Exercise: Below are some records. Repeat exactly the lines from the one containing "camera: 30 degrees right, 15 degrees up" through the final line.

Exercise material:
*** Begin section ***

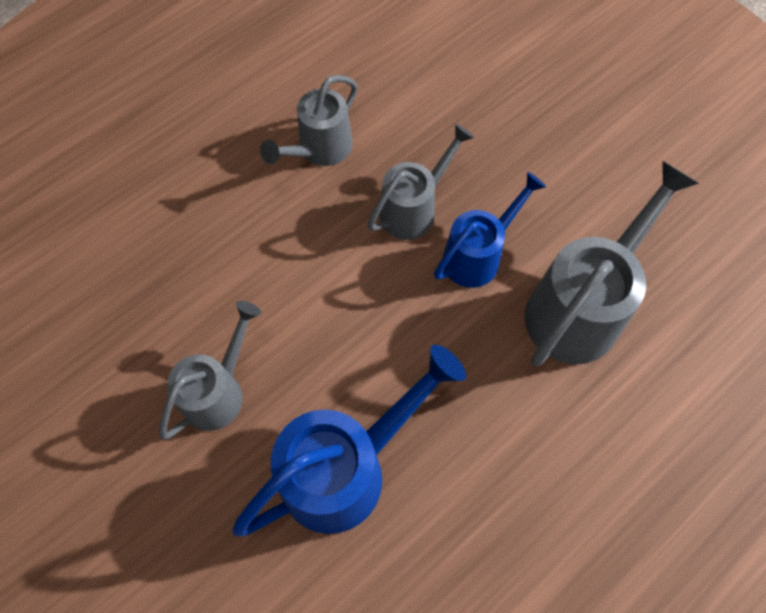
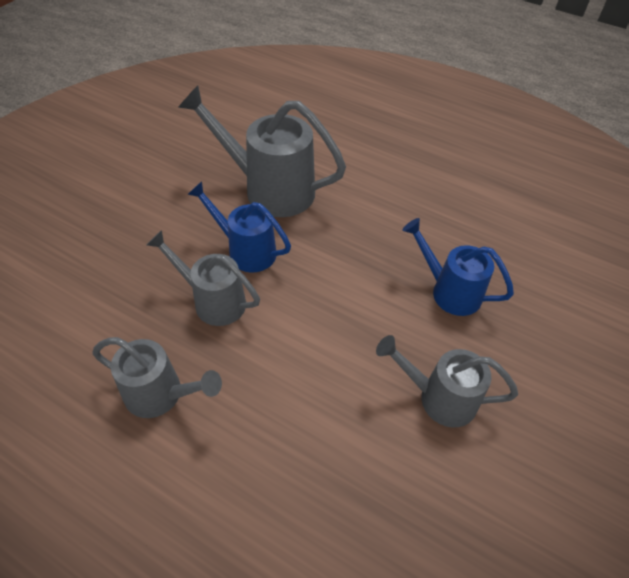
camera: 110 degrees left, 15 degrees down
blue watering can [232,345,466,537] -> blue watering can [402,218,514,316], size x0.62

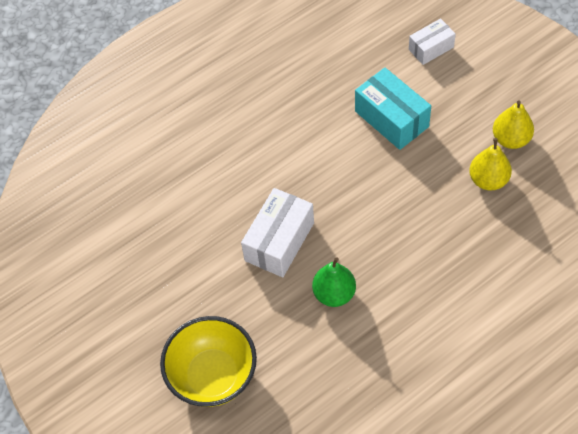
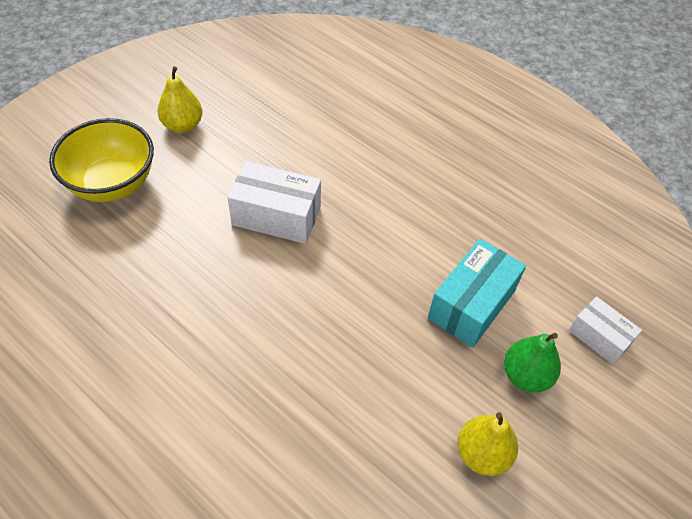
camera: 70 degrees right, 5 degrees down
green pear [312,257,356,307] -> green pear moved to [504,333,561,393]
yellow pear [469,138,512,191] -> yellow pear moved to [157,66,202,133]

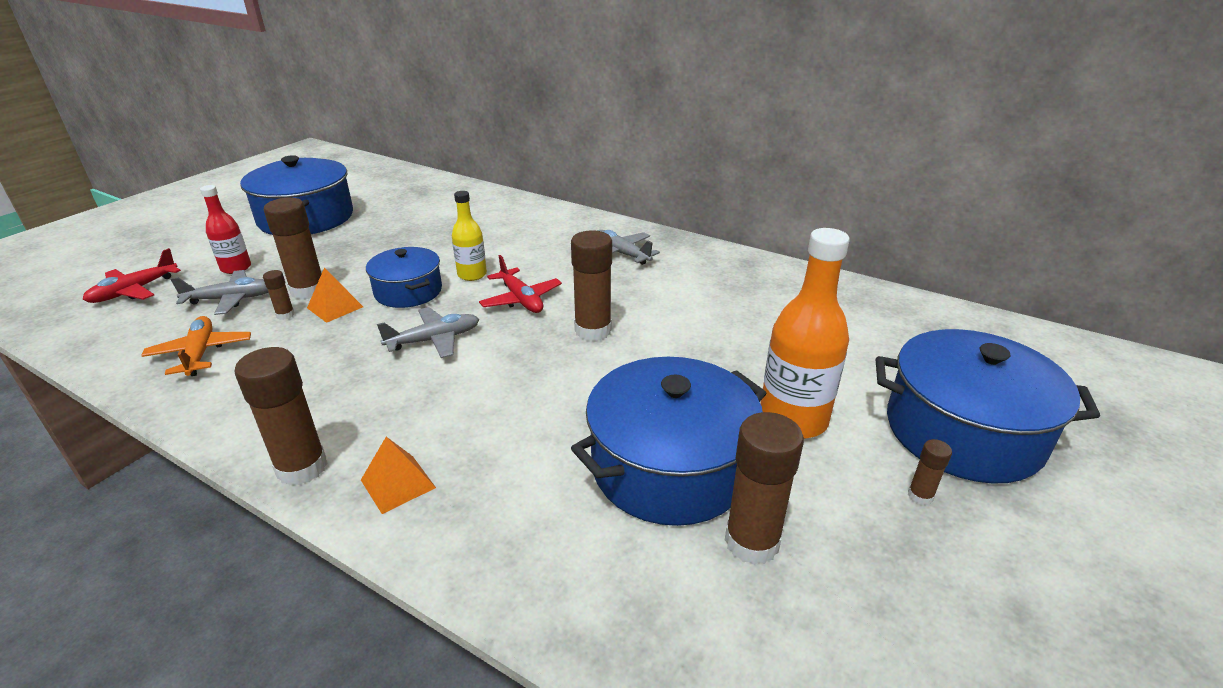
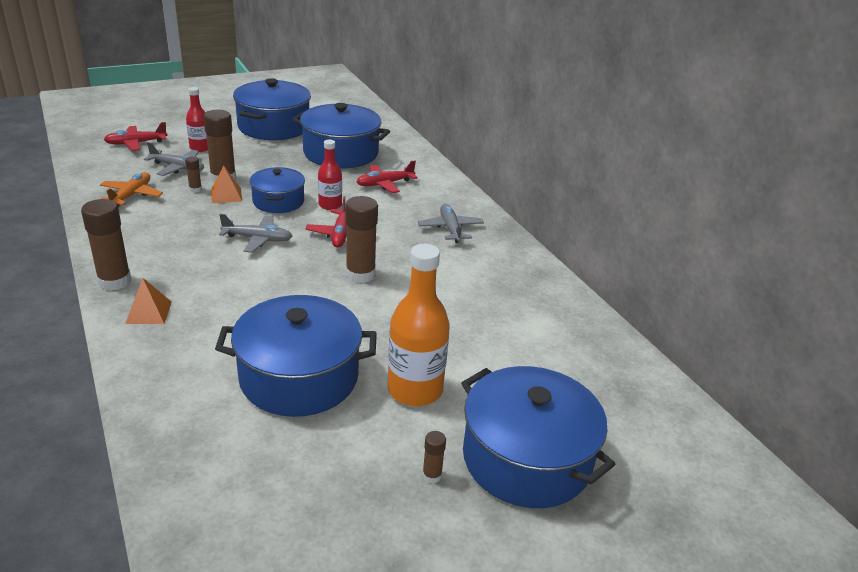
camera: 30 degrees right, 0 degrees up
yellow bottle [452,191,487,281] -> red bottle [318,140,342,210]
brown glue stick [725,412,804,565] -> none
none -> blue pot [292,103,390,168]
none -> red plane [356,160,418,193]

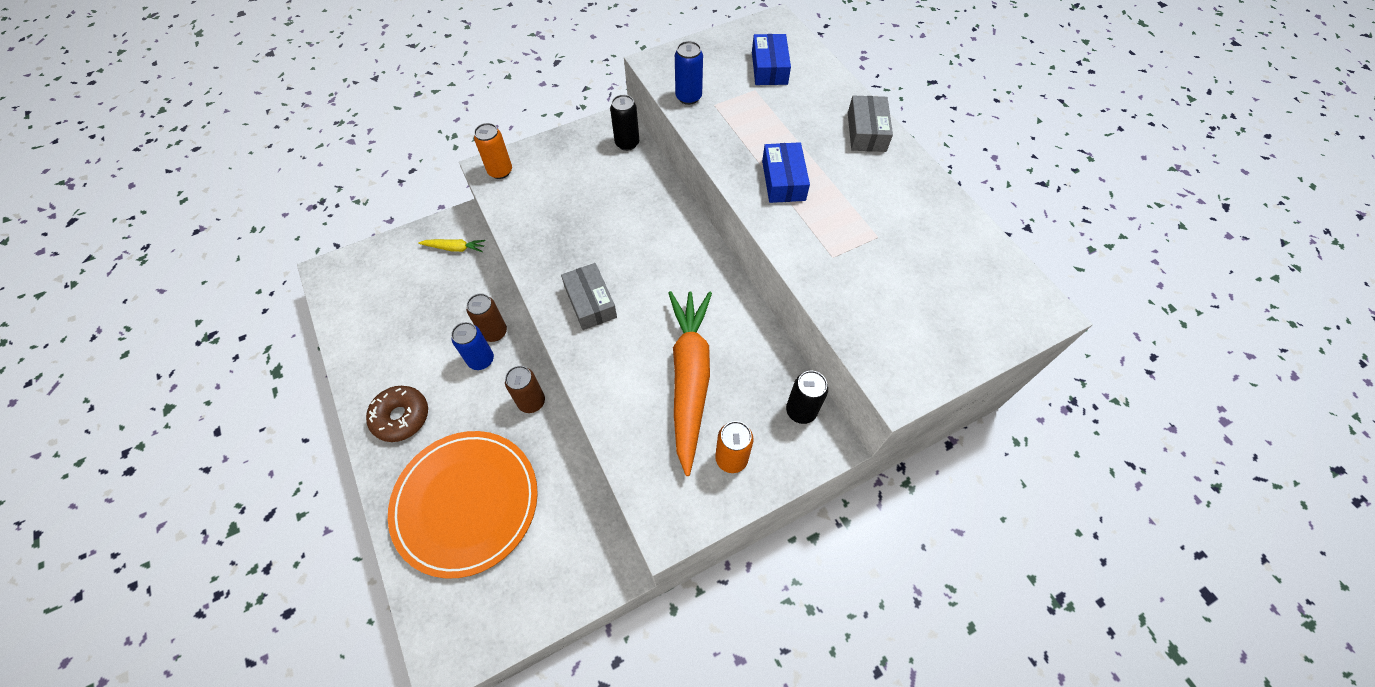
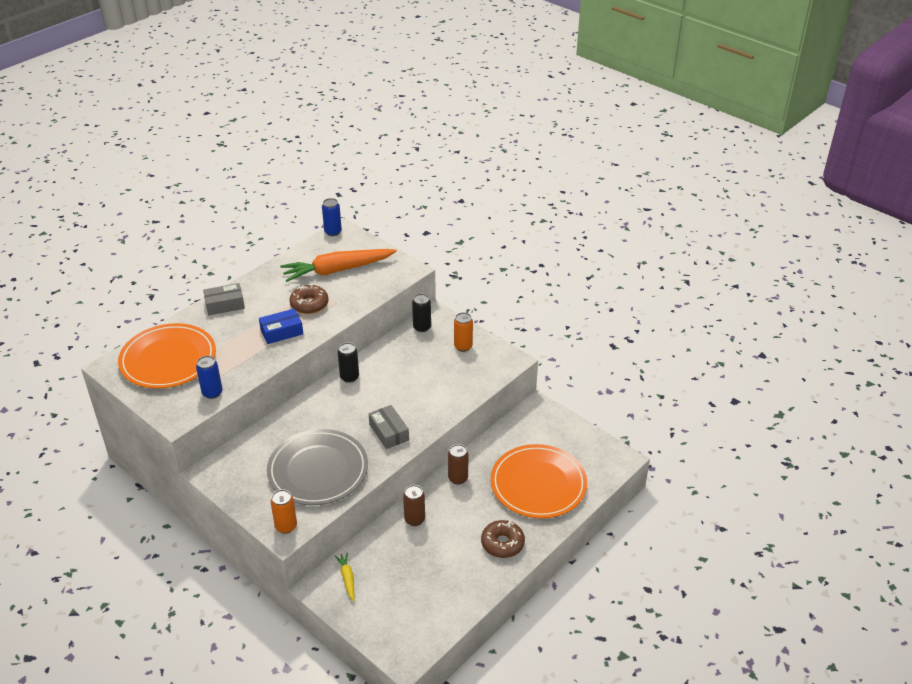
camera: 110 degrees left, 20 degrees down
blue can [451,322,494,370] -> blue can moved to [322,198,342,236]
grey box [561,263,617,330] -> grey box turned 75 degrees counterclockwise [369,405,409,449]
black can [610,95,639,151] -> black can moved to [338,342,359,383]
orange carrot [669,291,712,476] -> orange carrot moved to [280,249,397,282]
blue box [752,34,791,85] -> orange plate [118,323,216,389]
none -> grey plate [267,429,368,505]
none -> brown donut [289,284,329,314]

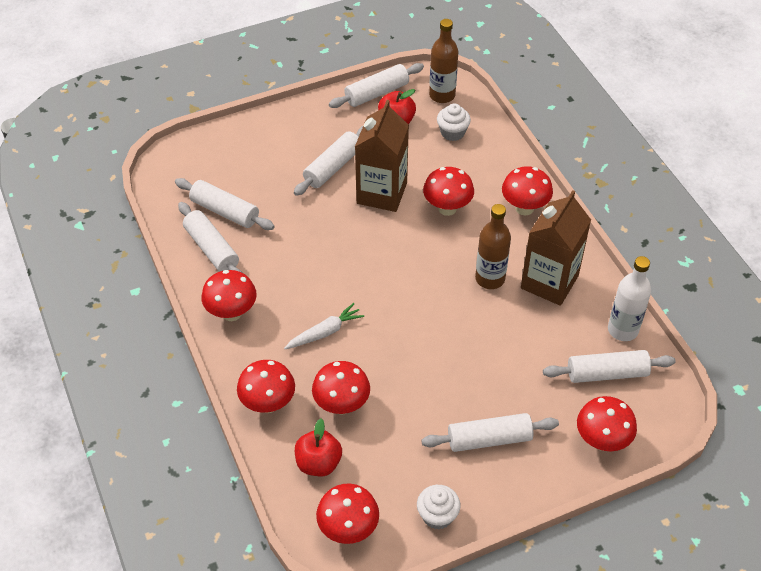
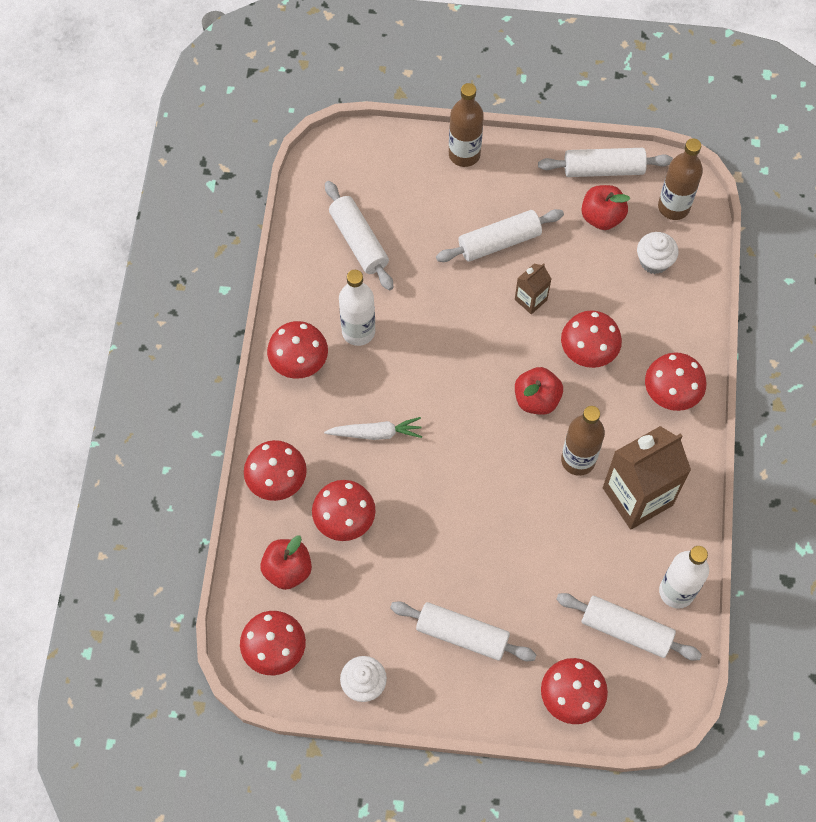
camera: 30 degrees right, 15 degrees up
white rolling pin [178,202,243,273] -> none
brown carton [355,100,409,212] -> brown carton [515,263,551,314], size x0.48
none -> white bottle [339,270,375,346]
none -> brown bottle [449,83,484,167]
none -> red apple [515,367,563,415]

*** End section ***

Output for this task:
camera: 30 degrees right, 15 degrees up
white rolling pin [178,202,243,273] -> none
brown carton [355,100,409,212] -> brown carton [515,263,551,314], size x0.48
none -> white bottle [339,270,375,346]
none -> brown bottle [449,83,484,167]
none -> red apple [515,367,563,415]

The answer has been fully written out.